Your response should be an exact reproduction of the data below, beginning at the line containing "[101, 395, 184, 429]" and ending with the final line.
========================================
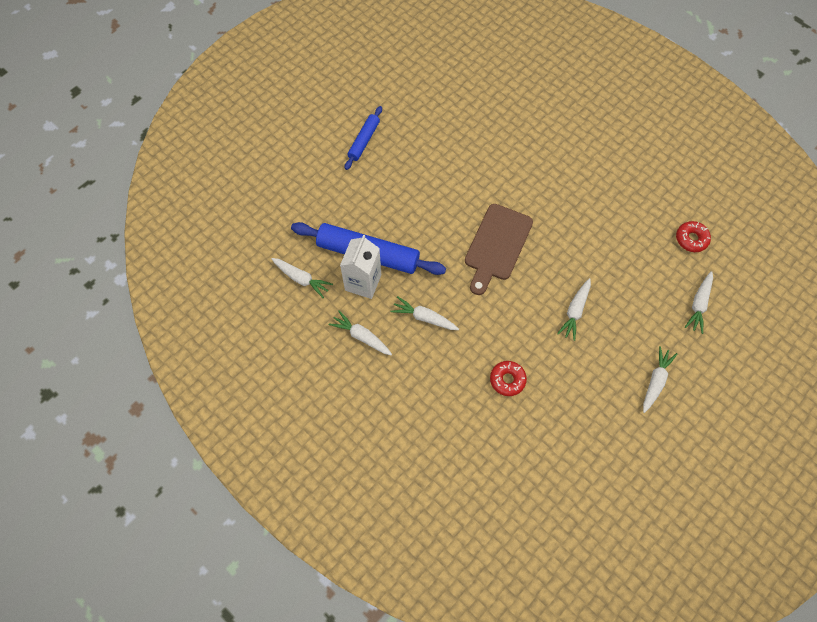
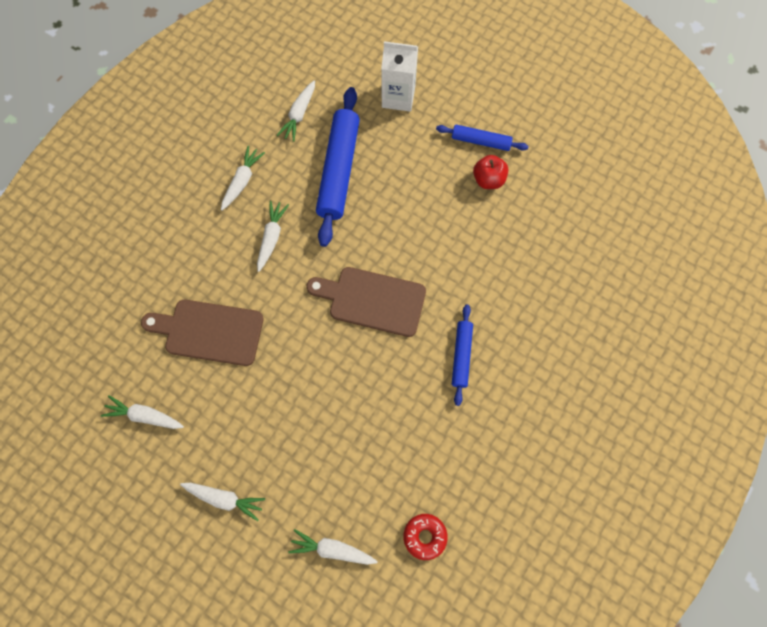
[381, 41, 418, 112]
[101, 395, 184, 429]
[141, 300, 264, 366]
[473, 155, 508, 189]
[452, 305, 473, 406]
========================================
- [YOUR RESPONSE]:
[101, 395, 184, 429]
[141, 300, 264, 366]
[473, 155, 508, 189]
[452, 305, 473, 406]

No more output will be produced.